(Records from a data collection)
[Start of Attachment]

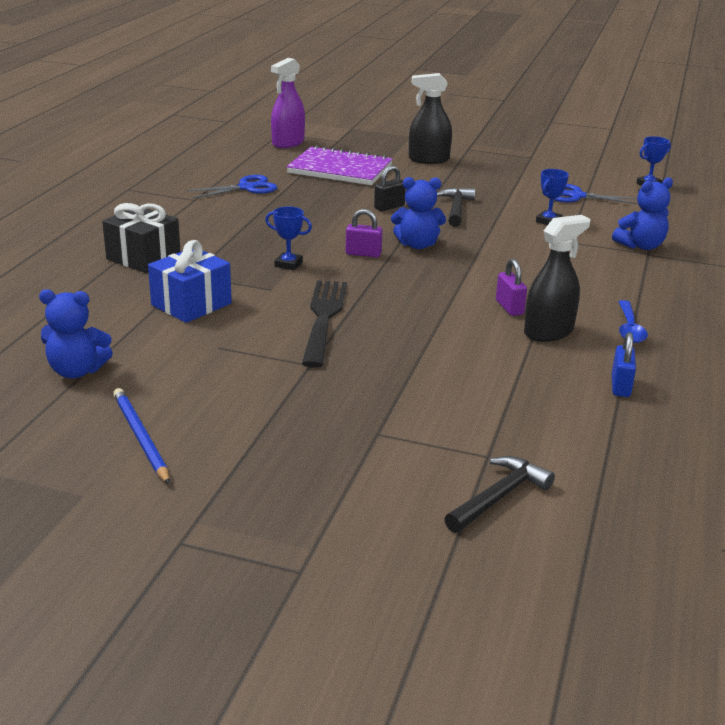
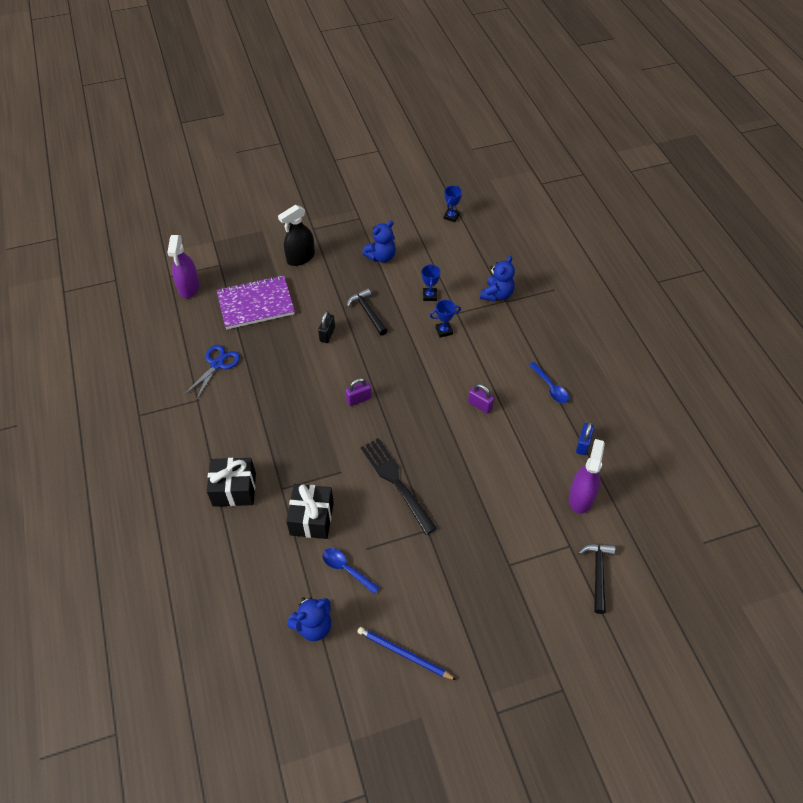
camera: 35 degrees left, 25 degrees up
(174, 350) = (346, 569): none -> blue spoon
(191, 304) = (312, 518): blue gift -> black gift
(288, 264) = (327, 439): blue trophy -> blue trophy (444, 331)
(417, 245) = (380, 369): blue teddy bear -> blue teddy bear (381, 257)
(548, 332) = (516, 417): black spray bottle -> none
(560, 425) = (581, 497): none -> purple spray bottle
(576, 196) = (422, 255): blue scissors -> none
(620, 386) = (583, 444): blue padlock -> blue padlock turned 45 degrees clockwise

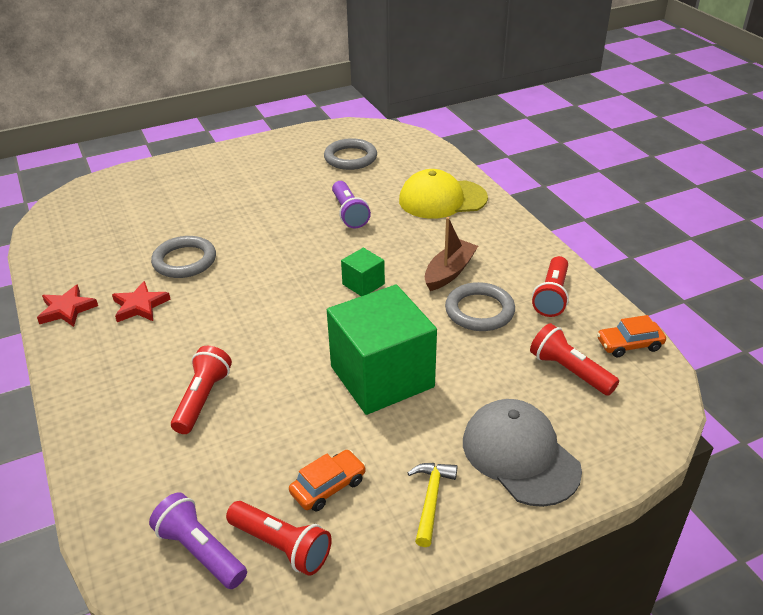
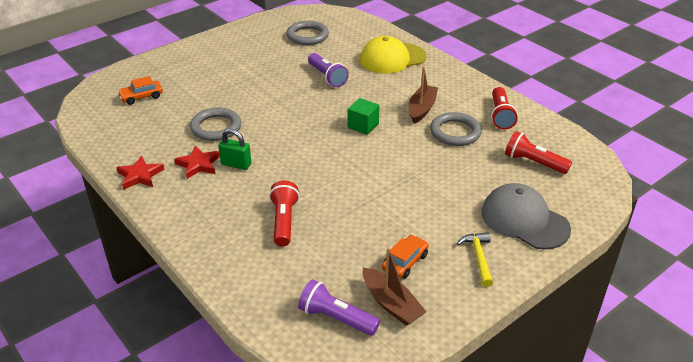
camera: 15 degrees left, 0 degrees up
(183, 312) = (236, 164): none -> green padlock
(281, 546) = (391, 304): red flashlight -> brown boat
(382, 377) = (407, 186): green cube -> none
(629, 345) = (565, 140): orange car -> orange car (141, 97)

[End of Attachment]

» **Exercise brief**
Write out exactly the lines from the line holding "(620, 386) = (583, 444): blue" through the last line of the records above, inclusive, and nothing more. Leave out the pictures.

» **Task output**
(620, 386) = (583, 444): blue padlock -> blue padlock turned 45 degrees clockwise

camera: 15 degrees left, 0 degrees up
(183, 312) = (236, 164): none -> green padlock
(281, 546) = (391, 304): red flashlight -> brown boat
(382, 377) = (407, 186): green cube -> none
(629, 345) = (565, 140): orange car -> orange car (141, 97)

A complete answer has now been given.